## Data shown
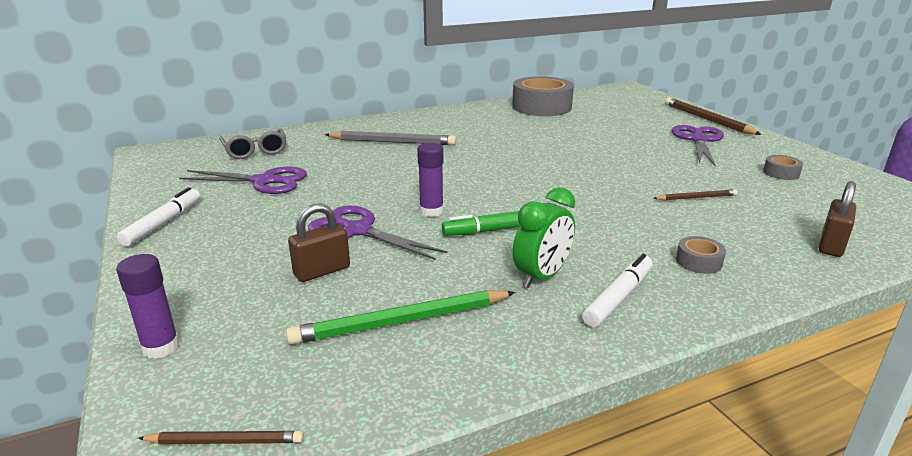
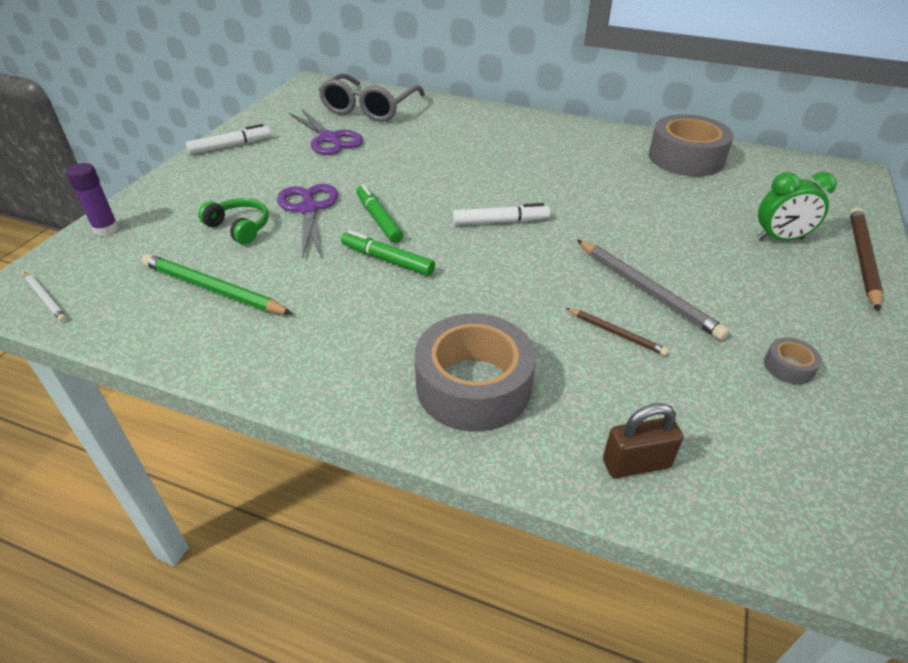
camera: 45 degrees right, 15 degrees up
brown pencil [138,431,304,444] -> white pencil [24,272,67,322]
grey glasses [219,129,287,159] -> grey glasses [318,73,425,122], size x1.58
brown padlock [288,204,350,282] -> green headphones [198,198,269,244]
grey pencil [324,131,456,145] -> grey pencil moved to [577,240,729,340]
purple glue stick [417,143,444,217] -> green marker [356,184,403,243]
green clock [513,187,575,288] -> green clock moved to [757,171,837,241]
white marker [582,254,653,328] -> white marker moved to [453,203,550,225]
purple scissors [672,125,724,166] -> none
grey tape [676,236,726,274] -> grey tape [415,313,536,432], size x2.37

## Work task
Repeat, with no pictures, every line from the top of the entries above through the line that has "brown padlock [288,204,350,282]", keeping each one exact.

## Exercise answer
camera: 45 degrees right, 15 degrees up
brown pencil [138,431,304,444] -> white pencil [24,272,67,322]
grey glasses [219,129,287,159] -> grey glasses [318,73,425,122], size x1.58
brown padlock [288,204,350,282] -> green headphones [198,198,269,244]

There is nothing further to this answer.